▶ **TASK REQUIREMENTS**
Output the lines of the entries below beginning at the one with "C101: 330uF (plus SCL, minus 0V) -> none" and ending with the last, exactly as written and without pictures.

══ DATA SHOWN ══

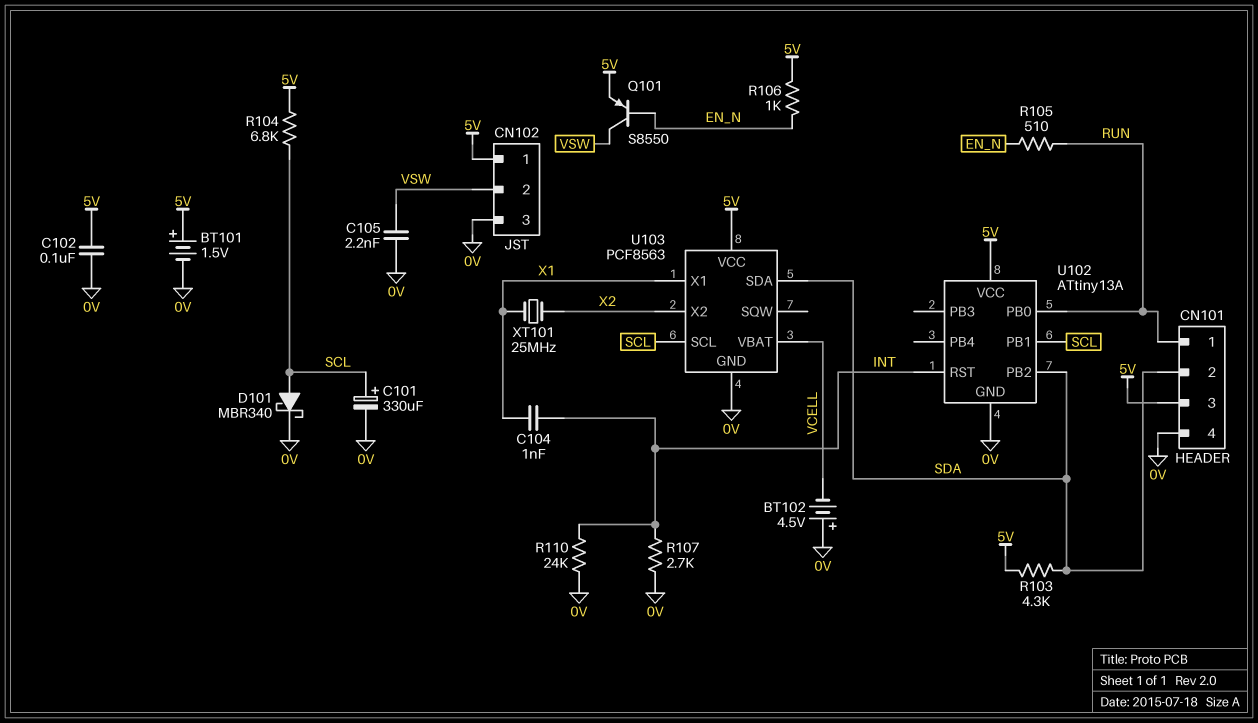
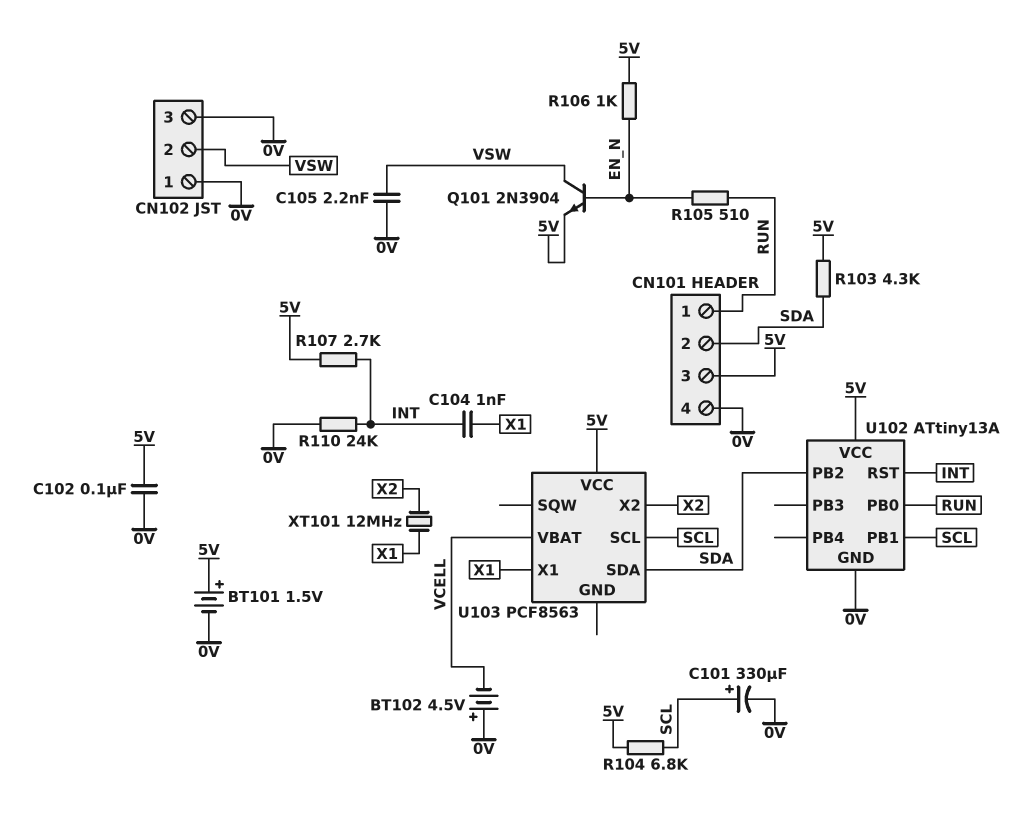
CN102 pin 1: 5V -> 0V
D101: schottky MBR340 (A SCL, K 0V) -> none
Q101: PNP S8550 (B EN_N, C VSW, E 5V) -> NPN 2N3904 (B EN_N, C VSW, E 5V)
R107: 2.7k (0V, INT) -> 2.7k (5V, INT)
U103 pin GND: 0V -> none
XT101: 25MHz (X1, X2) -> 12MHz (X1, X2)

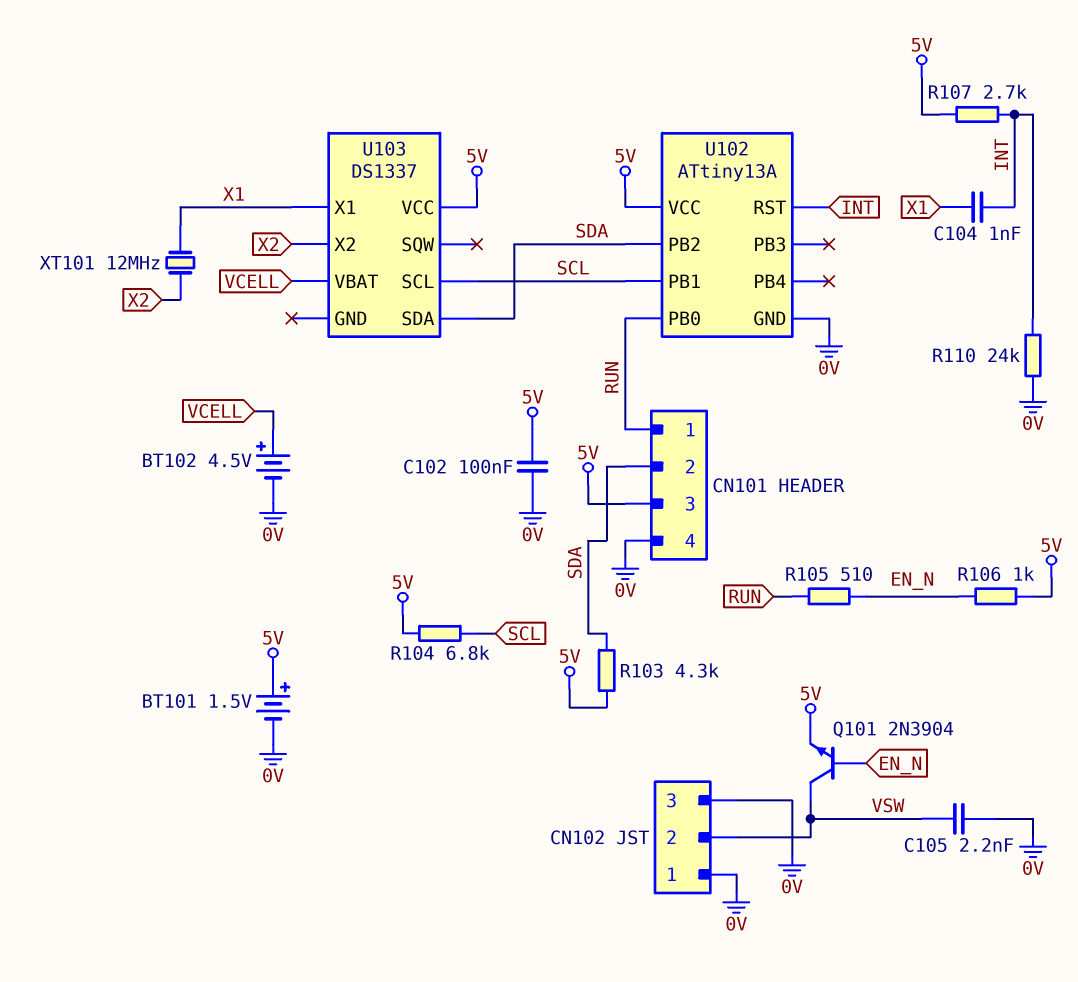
BT102: 4.5V (plus 0V, minus VCELL) -> 4.5V (plus VCELL, minus 0V)
C101: 330uF (plus SCL, minus 0V) -> none
U103: PCF8563 -> DS1337

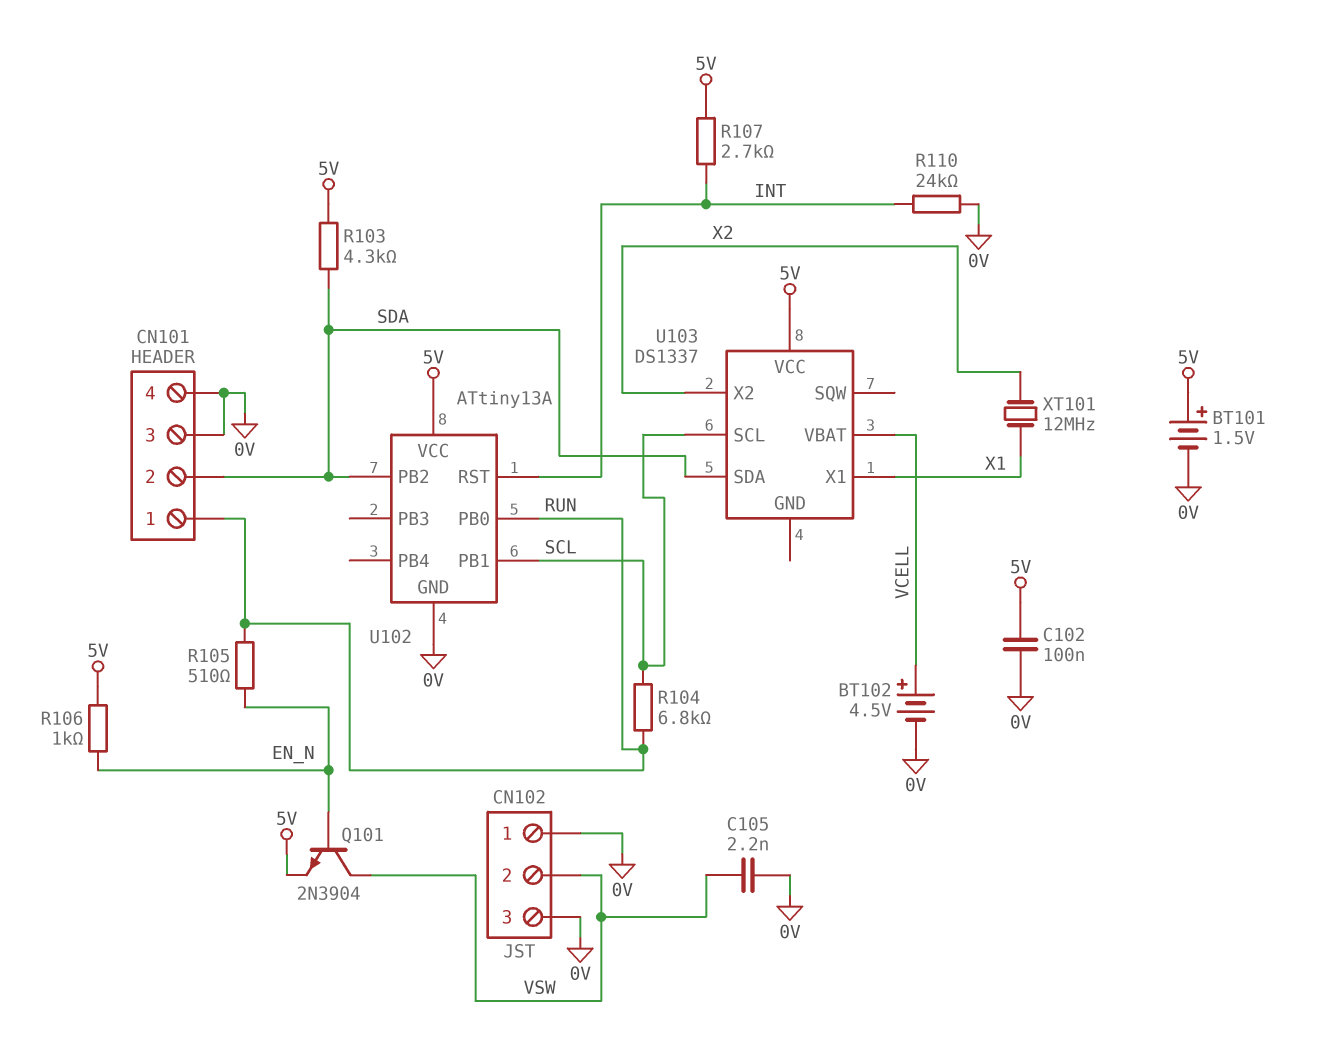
C104: 1nF (INT, X1) -> none
CN101 pin 3: 5V -> 0V
R104: 6.8k (5V, SCL) -> 6.8k (RUN, SCL)

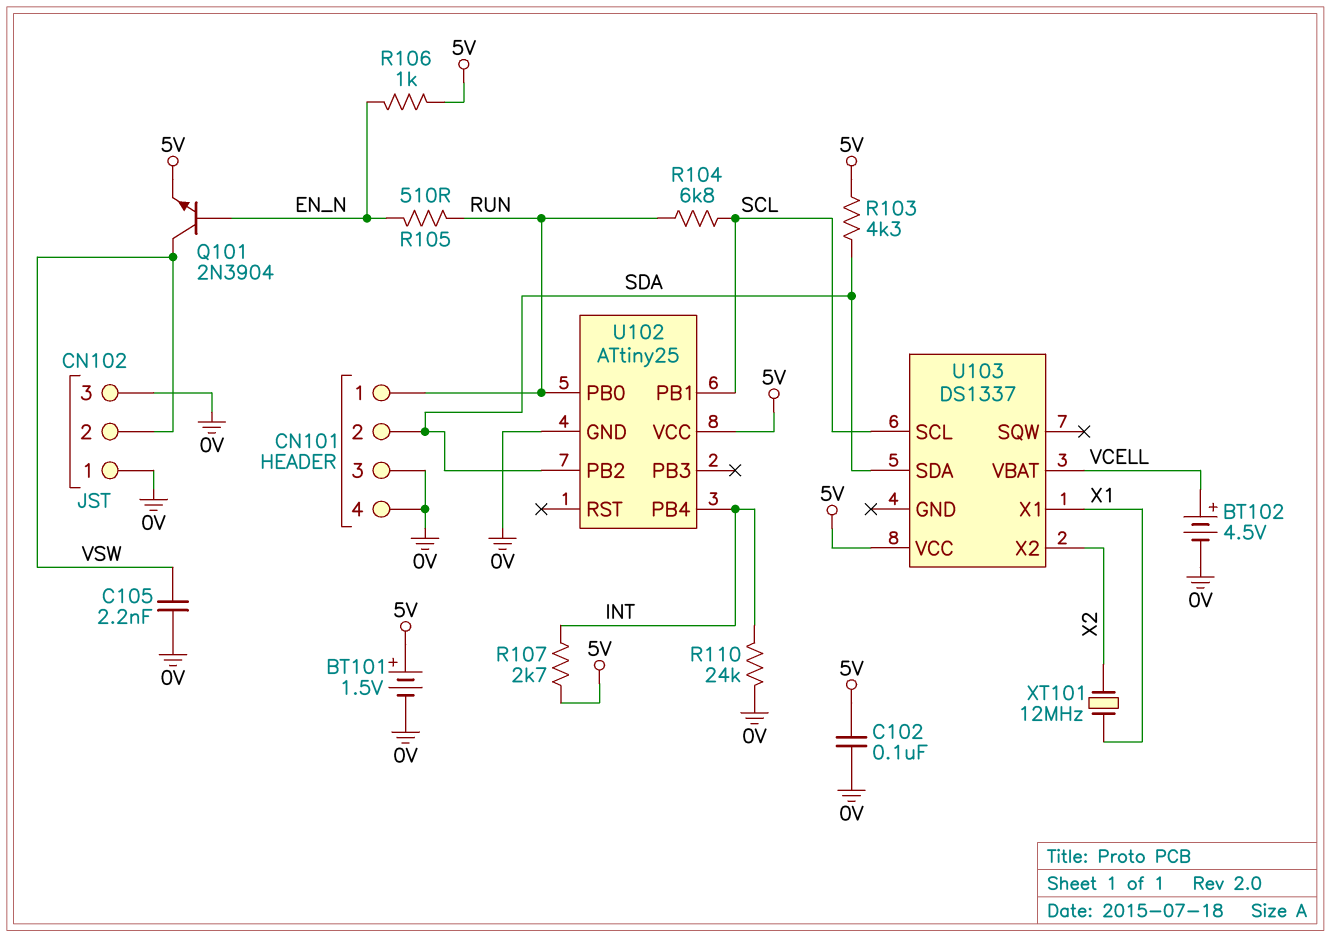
U102: ATtiny13A -> ATtiny25
U102 pin PB4: none -> INT
U102 pin RST: INT -> none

═══

▶ **YOUR SOLUTION**
C101: 330uF (plus SCL, minus 0V) -> none
U103: PCF8563 -> DS1337

C104: 1nF (INT, X1) -> none
CN101 pin 3: 5V -> 0V
R104: 6.8k (5V, SCL) -> 6.8k (RUN, SCL)

U102: ATtiny13A -> ATtiny25
U102 pin PB4: none -> INT
U102 pin RST: INT -> none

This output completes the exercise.